§ Task details:
Print the data exactly as written, but leave out each picture.
[Opening Provided records section]
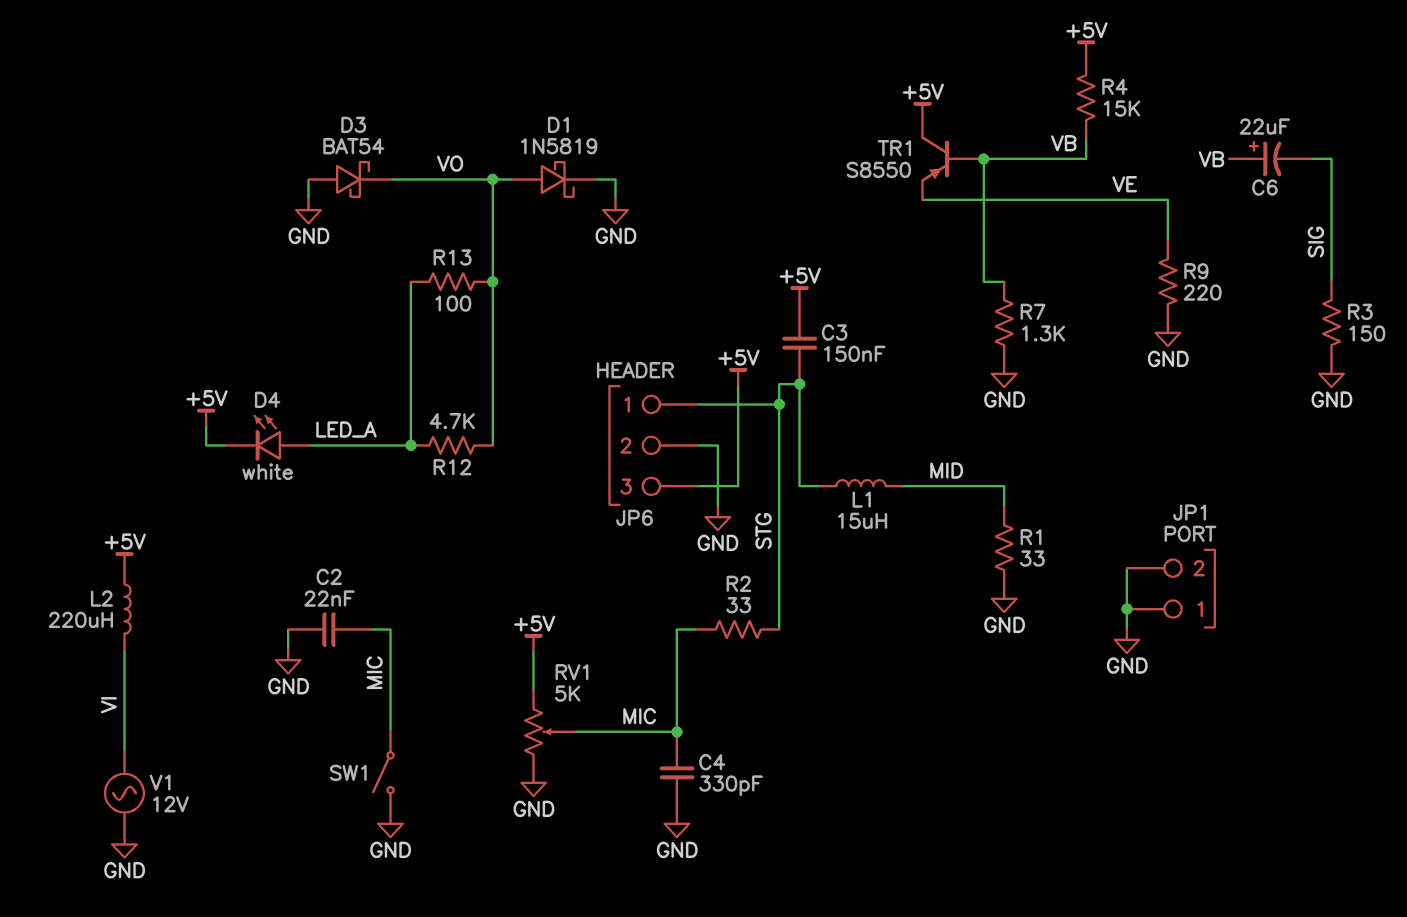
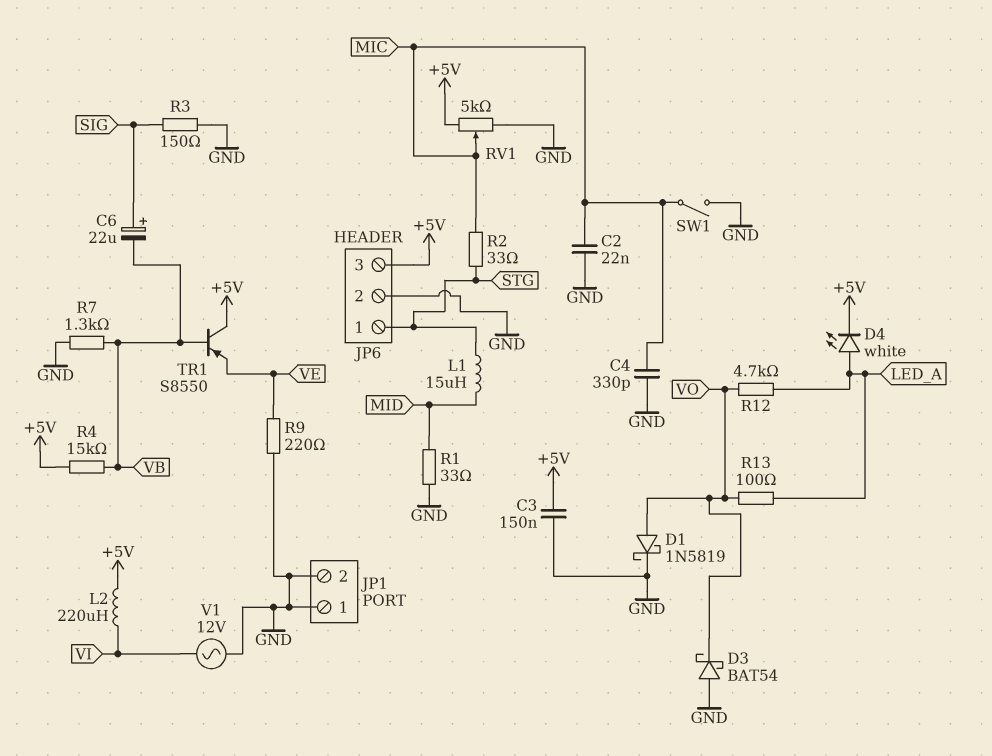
C3: 150nF (+5V, STG) -> 150nF (+5V, GND)
C6: 22uF (plus VB, minus SIG) -> 22uF (plus SIG, minus VB)

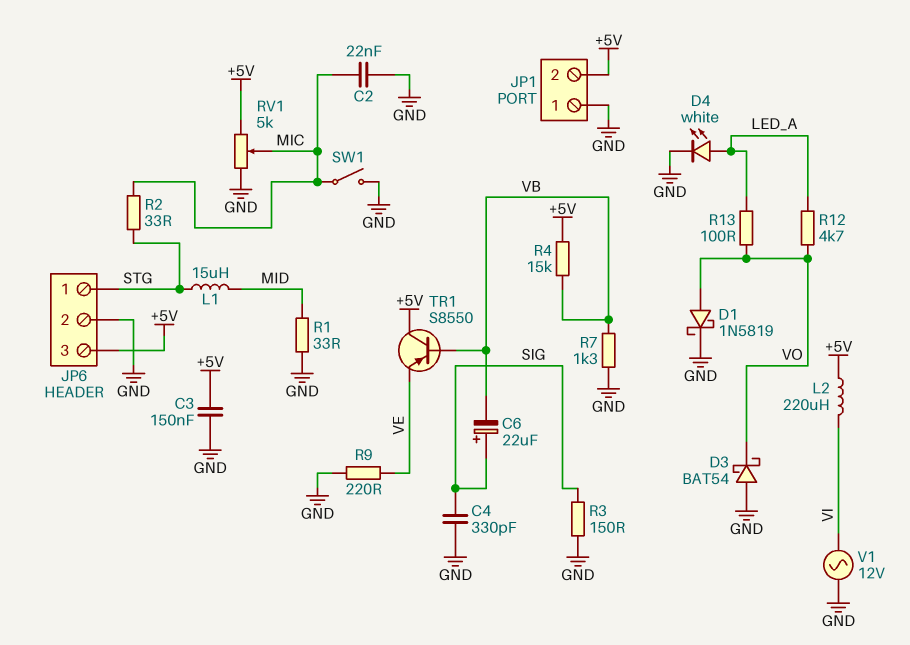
C4: 330pF (GND, MIC) -> 330pF (GND, SIG)
D4: LED white (A LED_A, K +5V) -> LED white (A LED_A, K GND)
JP1 pin 2: GND -> +5V

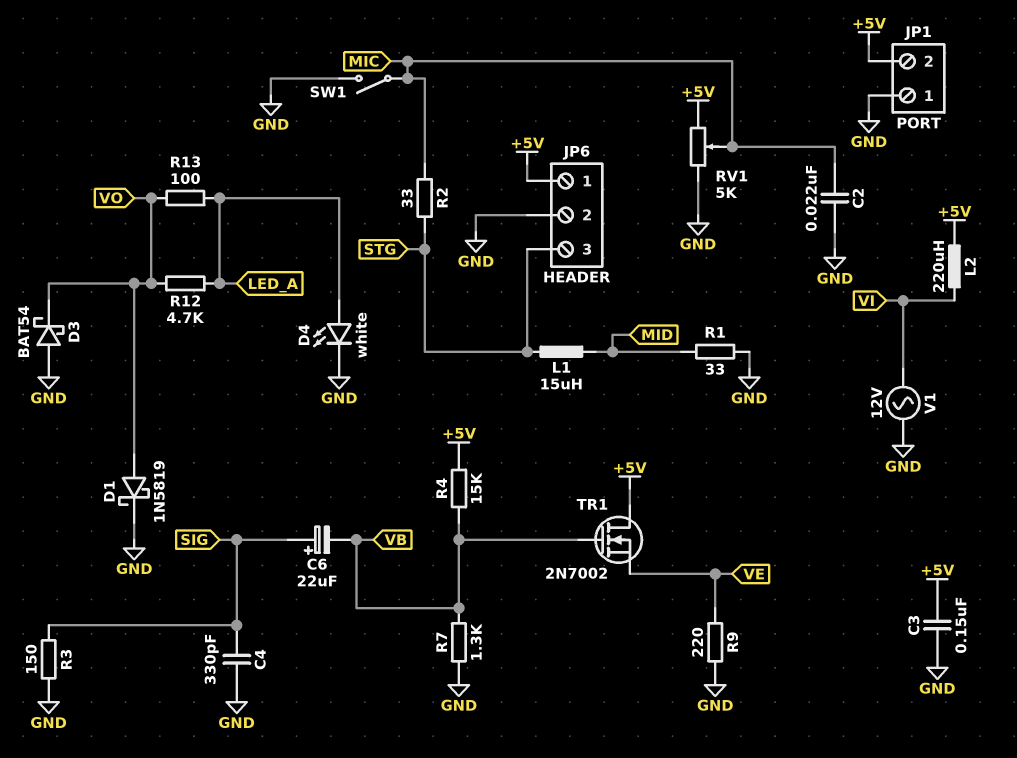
JP6 pin 1: STG -> +5V
JP6 pin 3: +5V -> STG
TR1: PNP S8550 (B VB, C +5V, E VE) -> NMOS 2N7002 (G VB, D +5V, S VE)

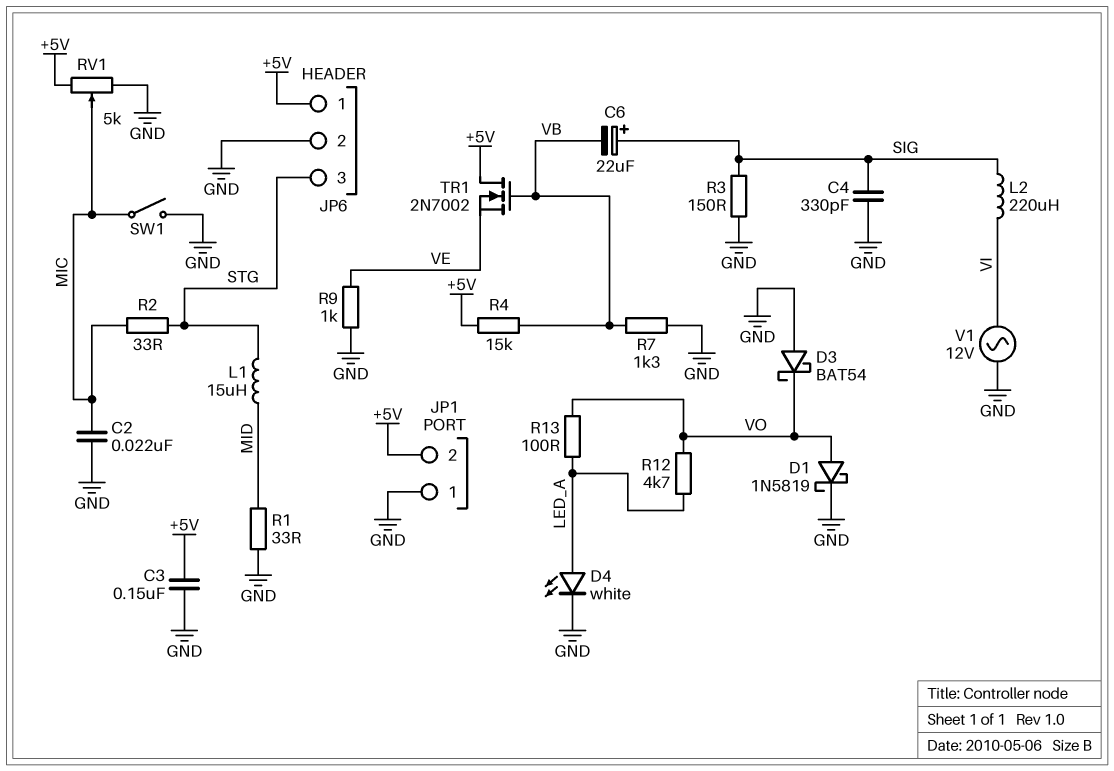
L2: 220uH (+5V, VI) -> 220uH (SIG, VI)
R9: 220 (GND, VE) -> 1k (GND, VE)

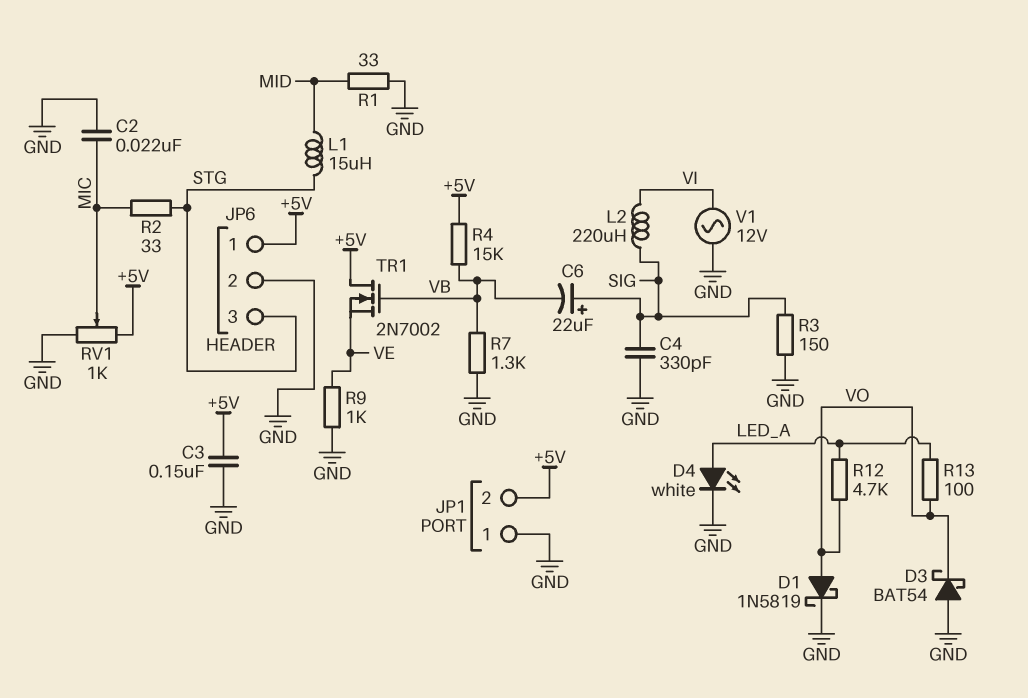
RV1: 5k (+5V, GND, wiper MIC) -> 1k (+5V, GND, wiper MIC)
SW1: switch (GND, MIC) -> none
[Closing Provided records section]
§ Exercise response:
C3: 150nF (+5V, STG) -> 150nF (+5V, GND)
C6: 22uF (plus VB, minus SIG) -> 22uF (plus SIG, minus VB)

C4: 330pF (GND, MIC) -> 330pF (GND, SIG)
D4: LED white (A LED_A, K +5V) -> LED white (A LED_A, K GND)
JP1 pin 2: GND -> +5V

JP6 pin 1: STG -> +5V
JP6 pin 3: +5V -> STG
TR1: PNP S8550 (B VB, C +5V, E VE) -> NMOS 2N7002 (G VB, D +5V, S VE)

L2: 220uH (+5V, VI) -> 220uH (SIG, VI)
R9: 220 (GND, VE) -> 1k (GND, VE)

RV1: 5k (+5V, GND, wiper MIC) -> 1k (+5V, GND, wiper MIC)
SW1: switch (GND, MIC) -> none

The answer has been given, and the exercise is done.